>>>

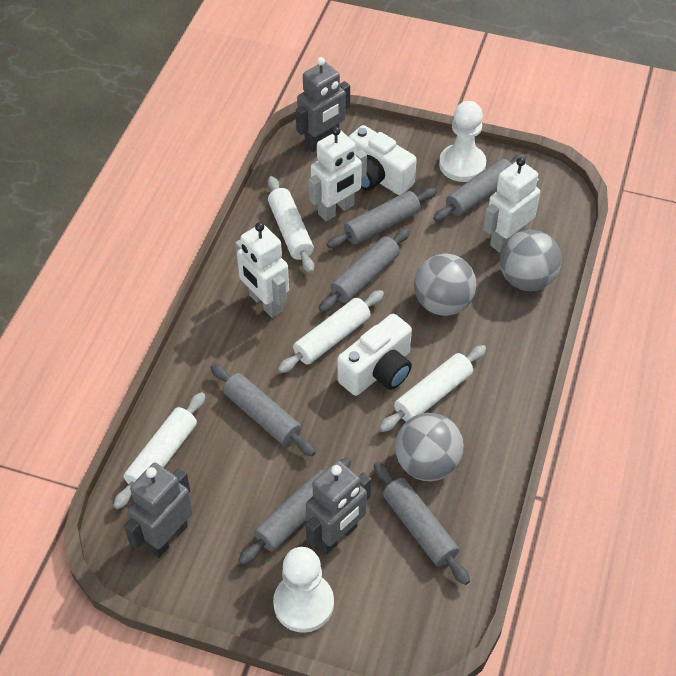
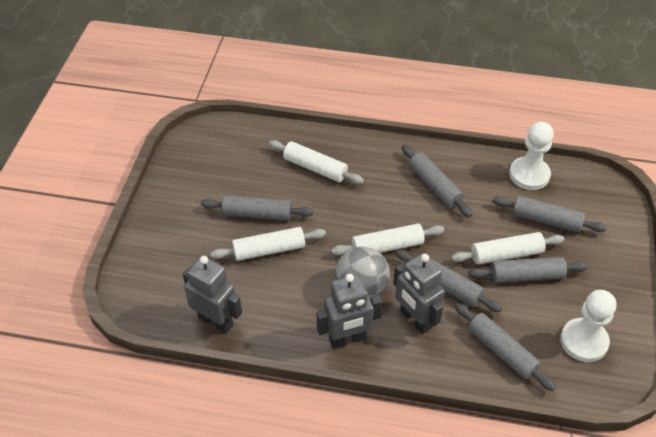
grey ball: 3 -> 1
white camera: 2 -> 0
white robot: 3 -> 0

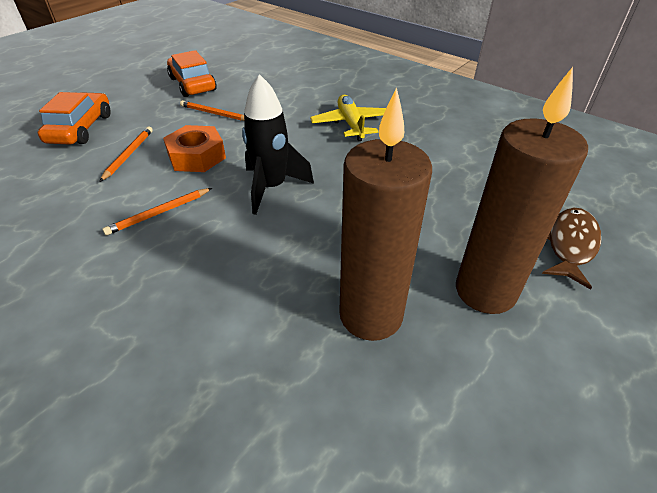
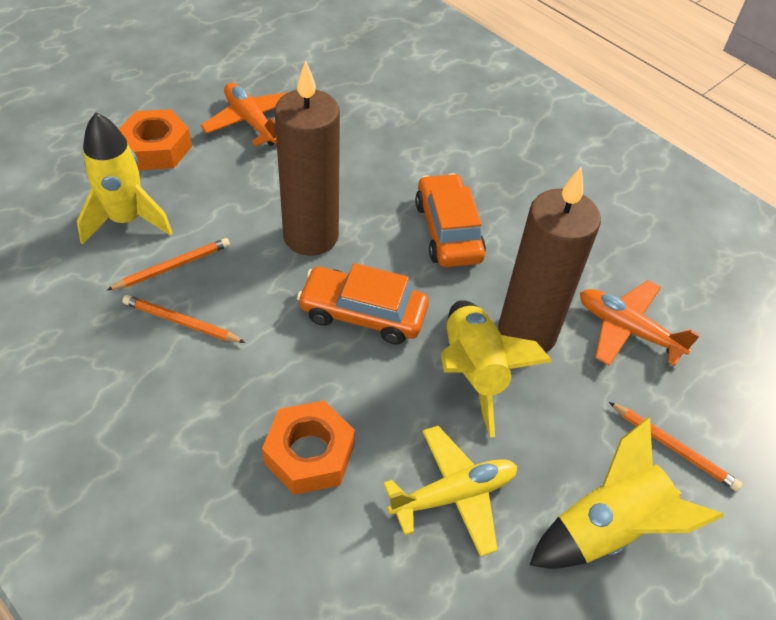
black rocket: 1 -> 0
brown fish: 1 -> 0
orange nut: 1 -> 2
orange plane: 0 -> 2
yellow rocket: 0 -> 3

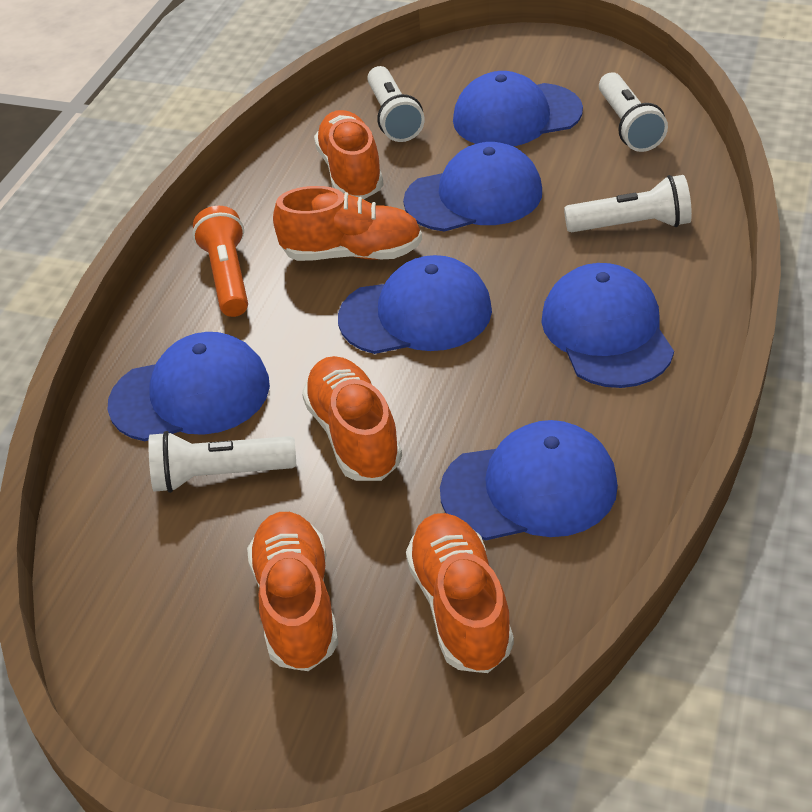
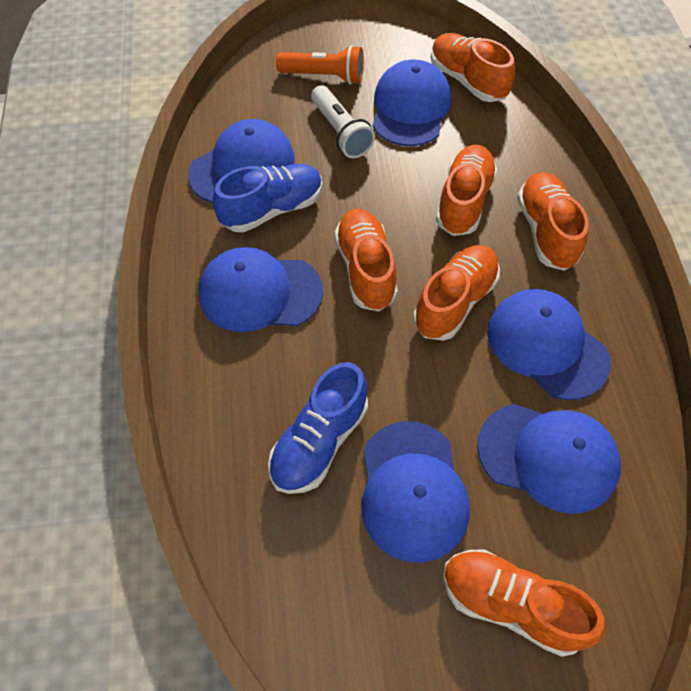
blue shoe: 0 -> 2
orange shoe: 5 -> 6
white flashlight: 4 -> 1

<<<

Go through the records above and return each line in which the word "orange" occurs.

orange nut: 1 -> 2
orange plane: 0 -> 2
orange shoe: 5 -> 6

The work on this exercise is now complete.